Detected change data
★ ★ ★ ★ ★

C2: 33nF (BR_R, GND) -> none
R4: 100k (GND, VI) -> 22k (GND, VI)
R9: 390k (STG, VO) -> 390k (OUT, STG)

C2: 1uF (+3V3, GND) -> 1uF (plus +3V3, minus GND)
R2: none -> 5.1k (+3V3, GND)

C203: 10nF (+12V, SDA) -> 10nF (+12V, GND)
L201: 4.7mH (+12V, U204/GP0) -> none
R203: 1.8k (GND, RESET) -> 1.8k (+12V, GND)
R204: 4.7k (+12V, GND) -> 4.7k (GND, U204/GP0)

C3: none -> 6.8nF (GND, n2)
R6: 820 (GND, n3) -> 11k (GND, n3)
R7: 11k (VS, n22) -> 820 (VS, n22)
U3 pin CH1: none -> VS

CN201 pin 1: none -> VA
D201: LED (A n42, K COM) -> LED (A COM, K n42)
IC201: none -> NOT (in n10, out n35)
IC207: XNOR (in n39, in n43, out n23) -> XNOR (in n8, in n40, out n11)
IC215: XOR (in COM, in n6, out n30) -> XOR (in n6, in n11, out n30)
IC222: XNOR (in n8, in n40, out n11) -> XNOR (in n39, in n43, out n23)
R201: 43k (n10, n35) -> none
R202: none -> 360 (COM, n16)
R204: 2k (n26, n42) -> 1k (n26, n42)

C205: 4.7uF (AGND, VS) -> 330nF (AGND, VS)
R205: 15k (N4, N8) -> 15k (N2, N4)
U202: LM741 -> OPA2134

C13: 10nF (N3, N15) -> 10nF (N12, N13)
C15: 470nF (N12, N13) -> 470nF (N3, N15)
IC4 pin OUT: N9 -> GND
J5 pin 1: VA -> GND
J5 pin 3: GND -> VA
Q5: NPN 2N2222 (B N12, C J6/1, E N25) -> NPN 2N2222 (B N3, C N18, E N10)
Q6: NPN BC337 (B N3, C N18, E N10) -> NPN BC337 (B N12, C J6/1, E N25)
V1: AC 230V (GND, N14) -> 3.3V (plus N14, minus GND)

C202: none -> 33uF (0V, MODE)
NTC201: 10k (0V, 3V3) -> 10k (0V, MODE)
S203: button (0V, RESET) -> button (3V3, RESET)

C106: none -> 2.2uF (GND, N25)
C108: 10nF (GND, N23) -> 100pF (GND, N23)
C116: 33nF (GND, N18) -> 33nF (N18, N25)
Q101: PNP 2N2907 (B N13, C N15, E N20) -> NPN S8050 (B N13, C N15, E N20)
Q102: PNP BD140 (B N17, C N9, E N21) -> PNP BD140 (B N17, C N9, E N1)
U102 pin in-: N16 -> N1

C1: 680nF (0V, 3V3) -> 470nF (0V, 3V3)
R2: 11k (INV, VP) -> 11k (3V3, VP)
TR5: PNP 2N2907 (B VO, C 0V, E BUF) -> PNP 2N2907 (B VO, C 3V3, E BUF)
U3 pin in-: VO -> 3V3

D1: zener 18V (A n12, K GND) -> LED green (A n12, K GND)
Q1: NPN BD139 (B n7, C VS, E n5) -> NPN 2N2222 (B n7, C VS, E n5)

★ ★ ★ ★ ★

Prompt: Each line of the data above needs to be returned exactly.

Solution below:
C2: 33nF (BR_R, GND) -> none
R4: 100k (GND, VI) -> 22k (GND, VI)
R9: 390k (STG, VO) -> 390k (OUT, STG)

C2: 1uF (+3V3, GND) -> 1uF (plus +3V3, minus GND)
R2: none -> 5.1k (+3V3, GND)

C203: 10nF (+12V, SDA) -> 10nF (+12V, GND)
L201: 4.7mH (+12V, U204/GP0) -> none
R203: 1.8k (GND, RESET) -> 1.8k (+12V, GND)
R204: 4.7k (+12V, GND) -> 4.7k (GND, U204/GP0)

C3: none -> 6.8nF (GND, n2)
R6: 820 (GND, n3) -> 11k (GND, n3)
R7: 11k (VS, n22) -> 820 (VS, n22)
U3 pin CH1: none -> VS

CN201 pin 1: none -> VA
D201: LED (A n42, K COM) -> LED (A COM, K n42)
IC201: none -> NOT (in n10, out n35)
IC207: XNOR (in n39, in n43, out n23) -> XNOR (in n8, in n40, out n11)
IC215: XOR (in COM, in n6, out n30) -> XOR (in n6, in n11, out n30)
IC222: XNOR (in n8, in n40, out n11) -> XNOR (in n39, in n43, out n23)
R201: 43k (n10, n35) -> none
R202: none -> 360 (COM, n16)
R204: 2k (n26, n42) -> 1k (n26, n42)

C205: 4.7uF (AGND, VS) -> 330nF (AGND, VS)
R205: 15k (N4, N8) -> 15k (N2, N4)
U202: LM741 -> OPA2134

C13: 10nF (N3, N15) -> 10nF (N12, N13)
C15: 470nF (N12, N13) -> 470nF (N3, N15)
IC4 pin OUT: N9 -> GND
J5 pin 1: VA -> GND
J5 pin 3: GND -> VA
Q5: NPN 2N2222 (B N12, C J6/1, E N25) -> NPN 2N2222 (B N3, C N18, E N10)
Q6: NPN BC337 (B N3, C N18, E N10) -> NPN BC337 (B N12, C J6/1, E N25)
V1: AC 230V (GND, N14) -> 3.3V (plus N14, minus GND)

C202: none -> 33uF (0V, MODE)
NTC201: 10k (0V, 3V3) -> 10k (0V, MODE)
S203: button (0V, RESET) -> button (3V3, RESET)

C106: none -> 2.2uF (GND, N25)
C108: 10nF (GND, N23) -> 100pF (GND, N23)
C116: 33nF (GND, N18) -> 33nF (N18, N25)
Q101: PNP 2N2907 (B N13, C N15, E N20) -> NPN S8050 (B N13, C N15, E N20)
Q102: PNP BD140 (B N17, C N9, E N21) -> PNP BD140 (B N17, C N9, E N1)
U102 pin in-: N16 -> N1

C1: 680nF (0V, 3V3) -> 470nF (0V, 3V3)
R2: 11k (INV, VP) -> 11k (3V3, VP)
TR5: PNP 2N2907 (B VO, C 0V, E BUF) -> PNP 2N2907 (B VO, C 3V3, E BUF)
U3 pin in-: VO -> 3V3

D1: zener 18V (A n12, K GND) -> LED green (A n12, K GND)
Q1: NPN BD139 (B n7, C VS, E n5) -> NPN 2N2222 (B n7, C VS, E n5)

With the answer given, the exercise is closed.